> **What to work on**: Only the text belongs in the copy. Transcribe the data exactly and drop any pictures.

> **Records to process**:
◇ ◇ ◇ ◇

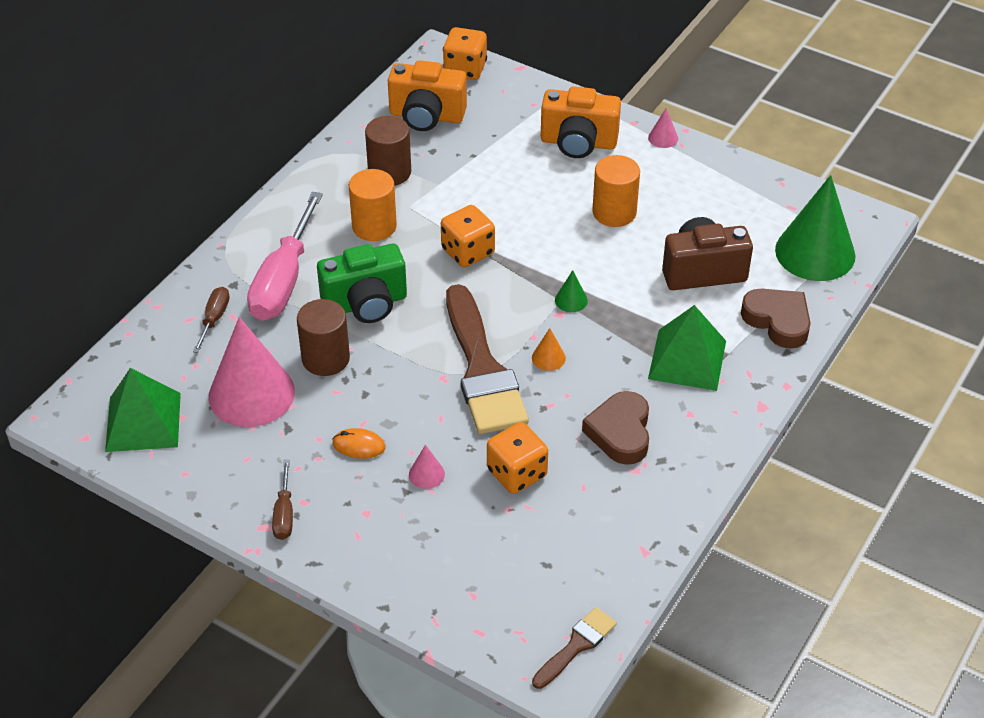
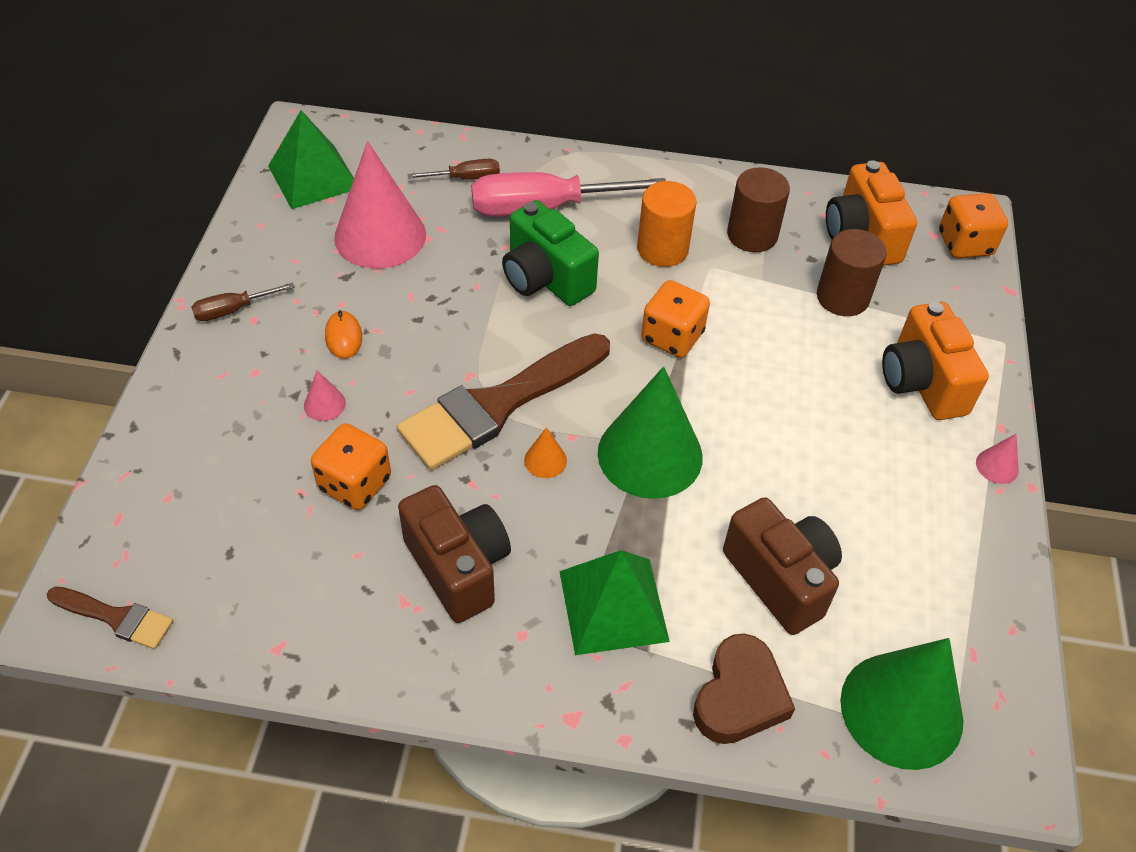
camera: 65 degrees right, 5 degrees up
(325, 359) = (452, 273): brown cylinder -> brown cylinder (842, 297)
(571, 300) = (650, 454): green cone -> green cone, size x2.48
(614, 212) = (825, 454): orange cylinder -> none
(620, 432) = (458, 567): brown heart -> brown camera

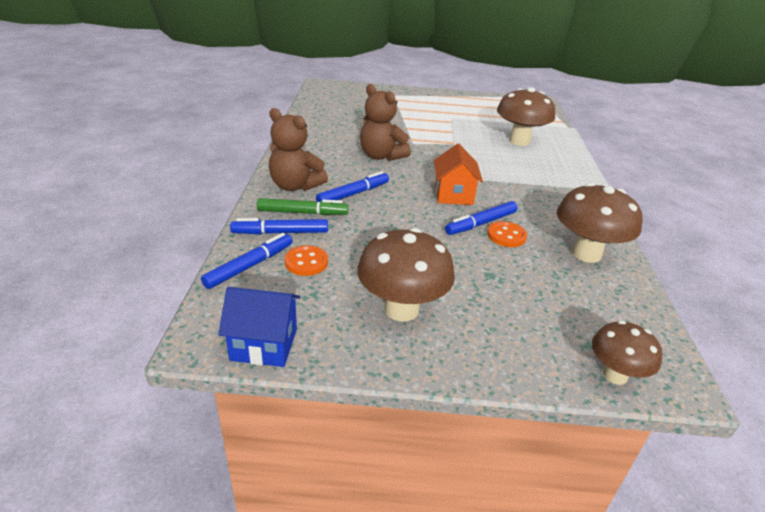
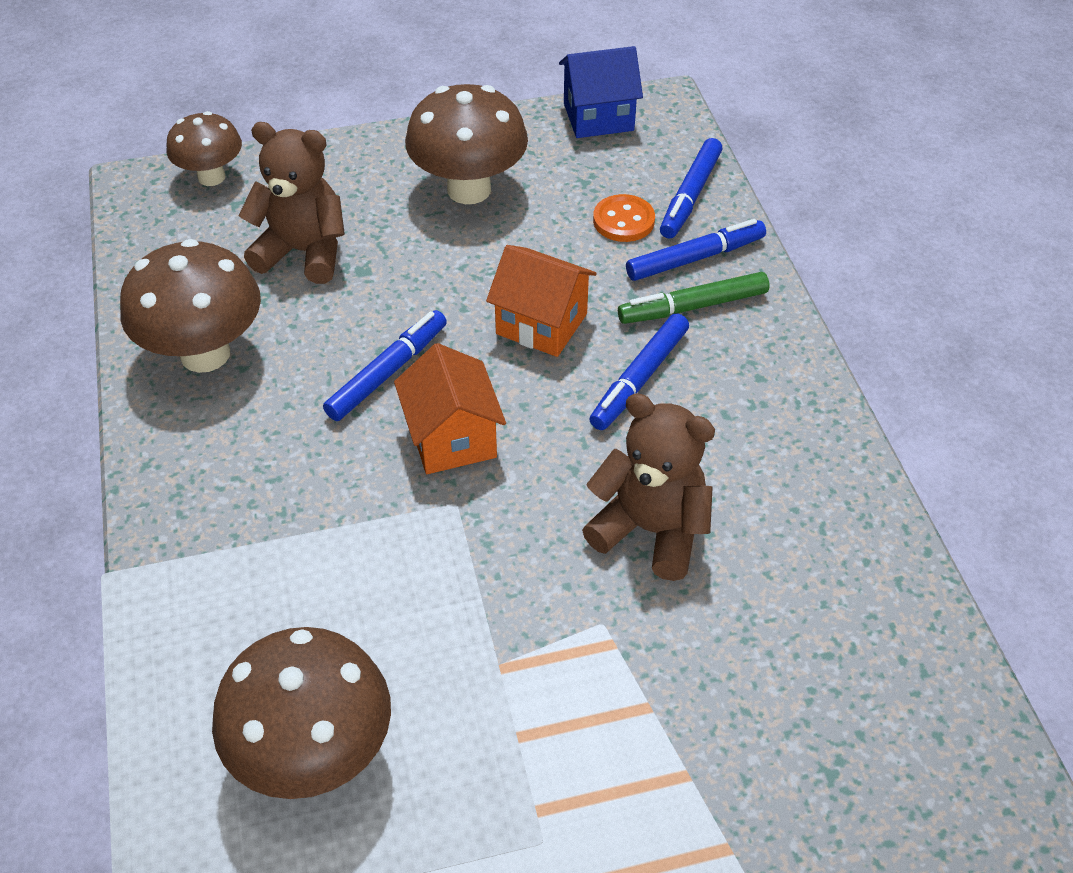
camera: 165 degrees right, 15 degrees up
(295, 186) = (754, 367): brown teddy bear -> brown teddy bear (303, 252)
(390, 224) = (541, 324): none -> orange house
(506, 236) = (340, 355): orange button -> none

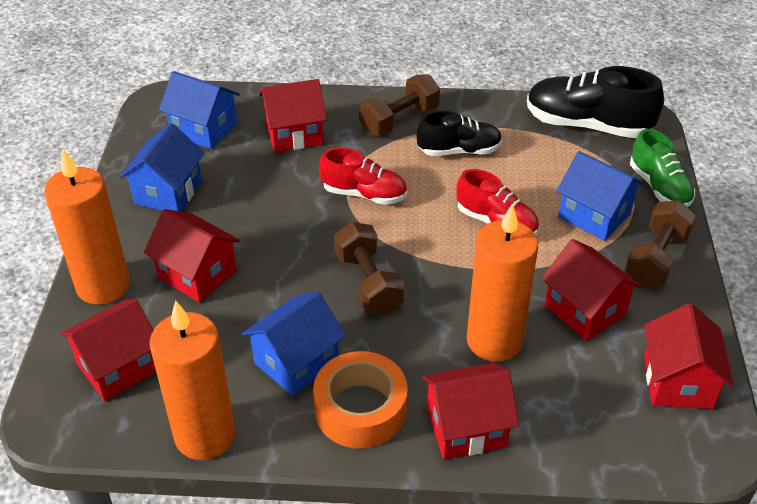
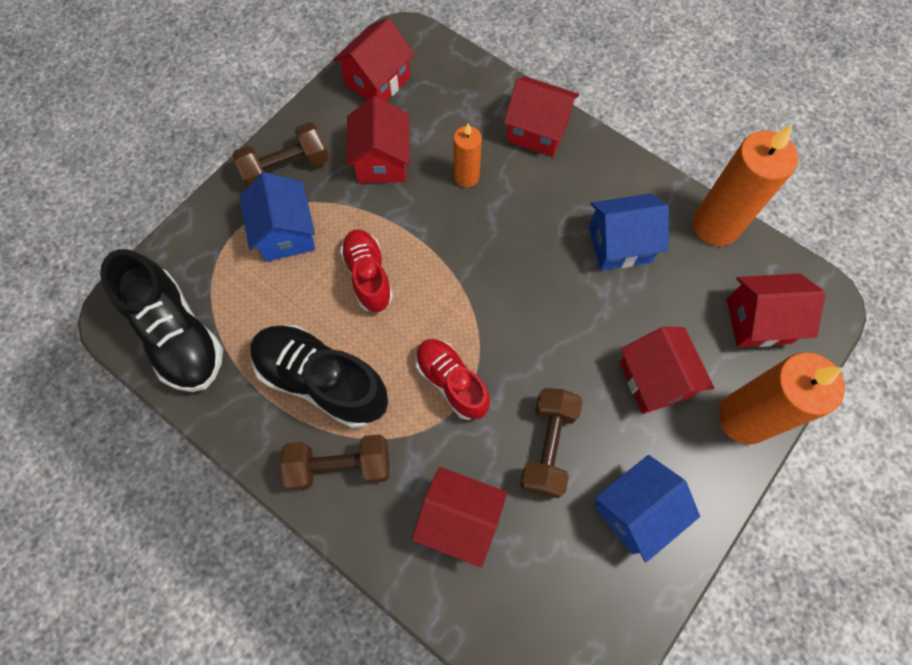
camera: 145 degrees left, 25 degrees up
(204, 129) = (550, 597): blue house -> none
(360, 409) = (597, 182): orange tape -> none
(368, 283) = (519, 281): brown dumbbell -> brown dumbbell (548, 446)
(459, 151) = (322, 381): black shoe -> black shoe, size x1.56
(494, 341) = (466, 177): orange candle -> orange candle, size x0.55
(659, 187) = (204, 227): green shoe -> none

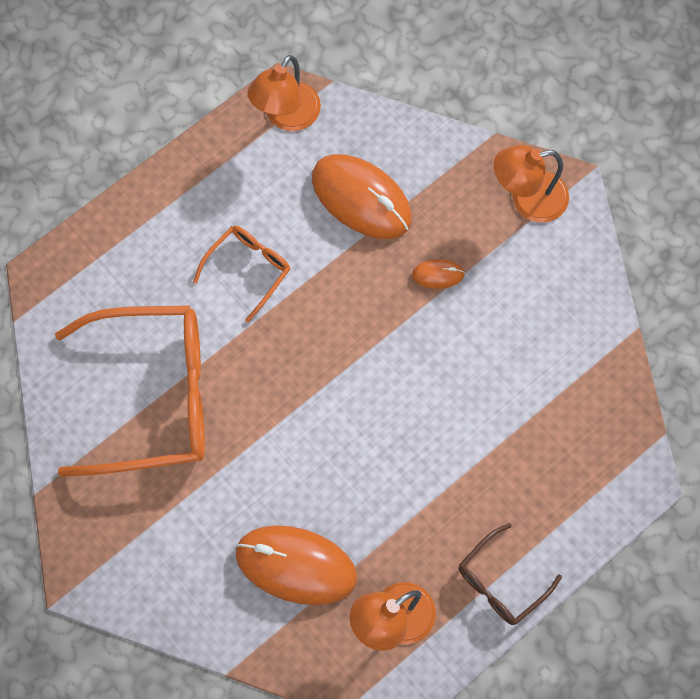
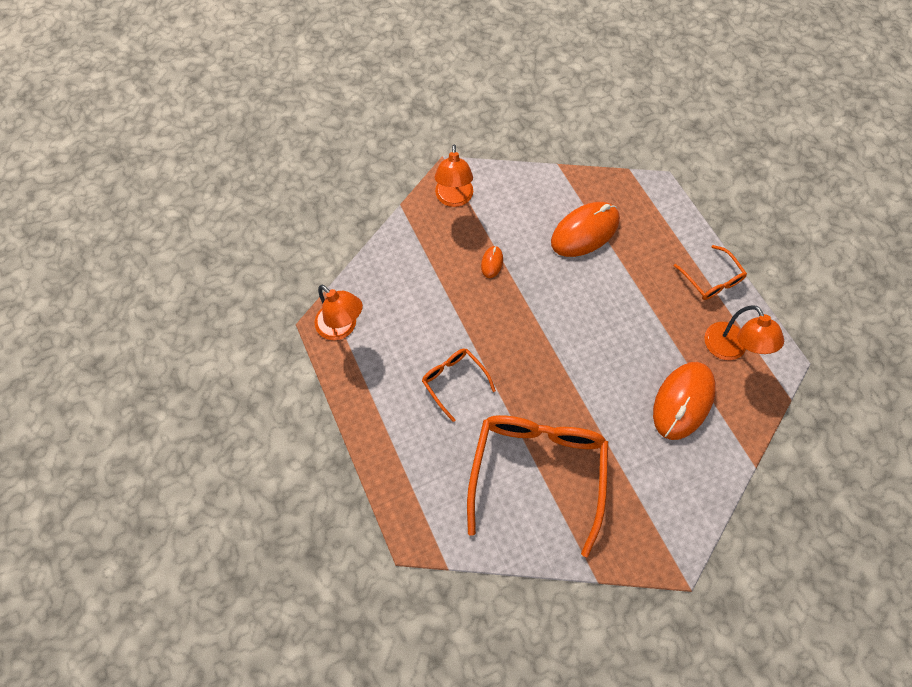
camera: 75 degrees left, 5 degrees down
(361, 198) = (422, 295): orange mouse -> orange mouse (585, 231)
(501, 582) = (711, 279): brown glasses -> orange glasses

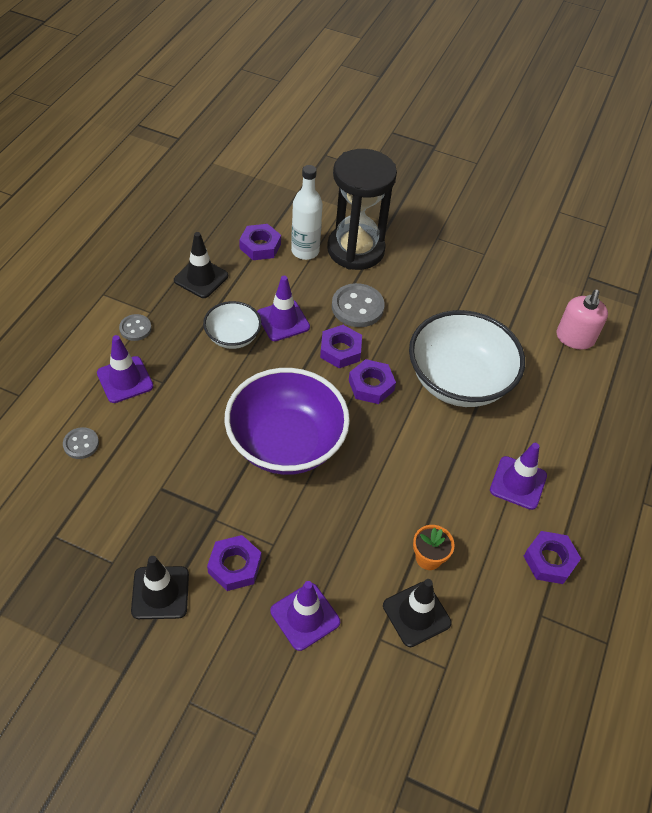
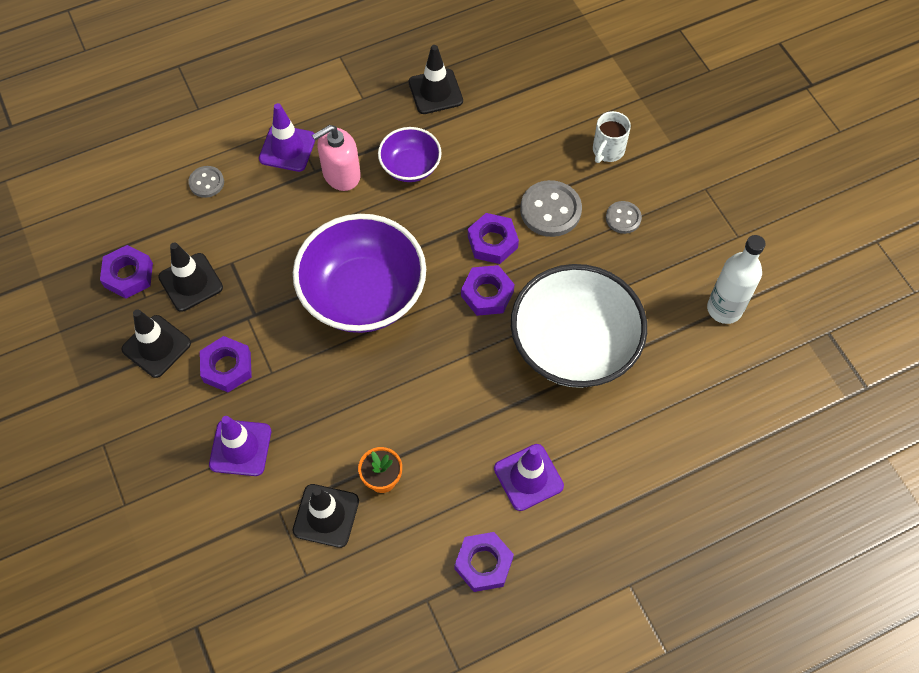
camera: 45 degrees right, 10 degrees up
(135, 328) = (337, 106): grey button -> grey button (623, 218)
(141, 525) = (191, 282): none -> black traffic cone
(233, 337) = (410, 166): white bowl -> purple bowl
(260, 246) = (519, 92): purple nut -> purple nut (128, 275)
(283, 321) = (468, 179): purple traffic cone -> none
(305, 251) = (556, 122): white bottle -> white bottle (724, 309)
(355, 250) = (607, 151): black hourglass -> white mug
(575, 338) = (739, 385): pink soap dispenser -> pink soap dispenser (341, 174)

◇ ◇ ◇ ◇

> **Solution for this task**:
camera: 65 degrees right, 5 degrees up
(325, 359) = (452, 273): brown cylinder -> brown cylinder (842, 297)
(571, 300) = (650, 454): green cone -> green cone, size x2.48
(614, 212) = (825, 454): orange cylinder -> none
(620, 432) = (458, 567): brown heart -> brown camera

camera: 165 degrees right, 15 degrees up
(295, 186) = (754, 367): brown teddy bear -> brown teddy bear (303, 252)
(390, 224) = (541, 324): none -> orange house
(506, 236) = (340, 355): orange button -> none

camera: 145 degrees left, 25 degrees up
(204, 129) = (550, 597): blue house -> none
(360, 409) = (597, 182): orange tape -> none
(368, 283) = (519, 281): brown dumbbell -> brown dumbbell (548, 446)
(459, 151) = (322, 381): black shoe -> black shoe, size x1.56
(494, 341) = (466, 177): orange candle -> orange candle, size x0.55
(659, 187) = (204, 227): green shoe -> none

camera: 75 degrees left, 5 degrees down
(361, 198) = (422, 295): orange mouse -> orange mouse (585, 231)
(501, 582) = (711, 279): brown glasses -> orange glasses

camera: 45 degrees right, 10 degrees up
(135, 328) = (337, 106): grey button -> grey button (623, 218)
(141, 525) = (191, 282): none -> black traffic cone
(233, 337) = (410, 166): white bowl -> purple bowl
(260, 246) = (519, 92): purple nut -> purple nut (128, 275)
(283, 321) = (468, 179): purple traffic cone -> none
(305, 251) = (556, 122): white bottle -> white bottle (724, 309)
(355, 250) = (607, 151): black hourglass -> white mug
(575, 338) = (739, 385): pink soap dispenser -> pink soap dispenser (341, 174)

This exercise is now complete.